> **DATA SHOWN**:
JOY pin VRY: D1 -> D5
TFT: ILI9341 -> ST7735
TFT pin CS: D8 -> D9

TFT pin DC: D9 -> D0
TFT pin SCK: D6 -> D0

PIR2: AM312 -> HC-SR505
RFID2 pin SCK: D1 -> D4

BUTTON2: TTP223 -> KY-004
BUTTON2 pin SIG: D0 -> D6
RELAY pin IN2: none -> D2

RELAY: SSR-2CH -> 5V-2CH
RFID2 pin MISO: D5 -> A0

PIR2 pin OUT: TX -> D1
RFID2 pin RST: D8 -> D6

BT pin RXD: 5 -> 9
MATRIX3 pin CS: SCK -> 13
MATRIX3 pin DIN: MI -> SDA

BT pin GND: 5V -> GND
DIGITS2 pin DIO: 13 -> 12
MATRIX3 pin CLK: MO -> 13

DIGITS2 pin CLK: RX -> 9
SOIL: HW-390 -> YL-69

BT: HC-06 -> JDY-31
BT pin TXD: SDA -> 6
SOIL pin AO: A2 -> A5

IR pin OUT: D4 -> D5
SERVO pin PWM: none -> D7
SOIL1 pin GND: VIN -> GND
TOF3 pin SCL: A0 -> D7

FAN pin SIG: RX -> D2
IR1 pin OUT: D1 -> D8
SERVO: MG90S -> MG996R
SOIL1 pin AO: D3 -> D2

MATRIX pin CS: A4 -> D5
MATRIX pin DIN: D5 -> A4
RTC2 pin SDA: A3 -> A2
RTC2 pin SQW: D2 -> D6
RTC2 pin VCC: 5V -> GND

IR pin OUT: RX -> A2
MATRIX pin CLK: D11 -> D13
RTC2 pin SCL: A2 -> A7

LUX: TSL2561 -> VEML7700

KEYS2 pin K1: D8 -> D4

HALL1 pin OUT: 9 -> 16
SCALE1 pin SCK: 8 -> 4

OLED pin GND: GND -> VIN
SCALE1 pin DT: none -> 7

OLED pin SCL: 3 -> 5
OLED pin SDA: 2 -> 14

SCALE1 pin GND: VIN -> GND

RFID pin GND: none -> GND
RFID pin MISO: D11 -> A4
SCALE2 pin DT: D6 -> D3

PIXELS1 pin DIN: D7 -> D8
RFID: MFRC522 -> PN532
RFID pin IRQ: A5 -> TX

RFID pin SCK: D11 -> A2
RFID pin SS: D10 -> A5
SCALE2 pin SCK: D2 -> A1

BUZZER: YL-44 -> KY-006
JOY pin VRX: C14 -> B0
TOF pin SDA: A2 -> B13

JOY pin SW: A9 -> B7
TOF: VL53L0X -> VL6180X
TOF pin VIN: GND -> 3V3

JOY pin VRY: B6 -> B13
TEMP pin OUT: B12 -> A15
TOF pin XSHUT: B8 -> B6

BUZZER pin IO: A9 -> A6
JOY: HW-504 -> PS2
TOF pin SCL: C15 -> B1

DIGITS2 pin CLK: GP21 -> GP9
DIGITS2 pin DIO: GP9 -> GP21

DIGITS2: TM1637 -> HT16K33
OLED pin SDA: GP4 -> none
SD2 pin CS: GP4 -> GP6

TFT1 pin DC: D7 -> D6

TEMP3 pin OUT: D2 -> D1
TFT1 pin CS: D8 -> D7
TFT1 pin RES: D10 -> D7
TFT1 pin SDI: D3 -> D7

> **REQUIREMENT**: Return, line for line and unchanged, the data from its first line through the line containing "BT pin RXD: 5 -> 9".

> **RESULT FOR THIS TASK**:
JOY pin VRY: D1 -> D5
TFT: ILI9341 -> ST7735
TFT pin CS: D8 -> D9

TFT pin DC: D9 -> D0
TFT pin SCK: D6 -> D0

PIR2: AM312 -> HC-SR505
RFID2 pin SCK: D1 -> D4

BUTTON2: TTP223 -> KY-004
BUTTON2 pin SIG: D0 -> D6
RELAY pin IN2: none -> D2

RELAY: SSR-2CH -> 5V-2CH
RFID2 pin MISO: D5 -> A0

PIR2 pin OUT: TX -> D1
RFID2 pin RST: D8 -> D6

BT pin RXD: 5 -> 9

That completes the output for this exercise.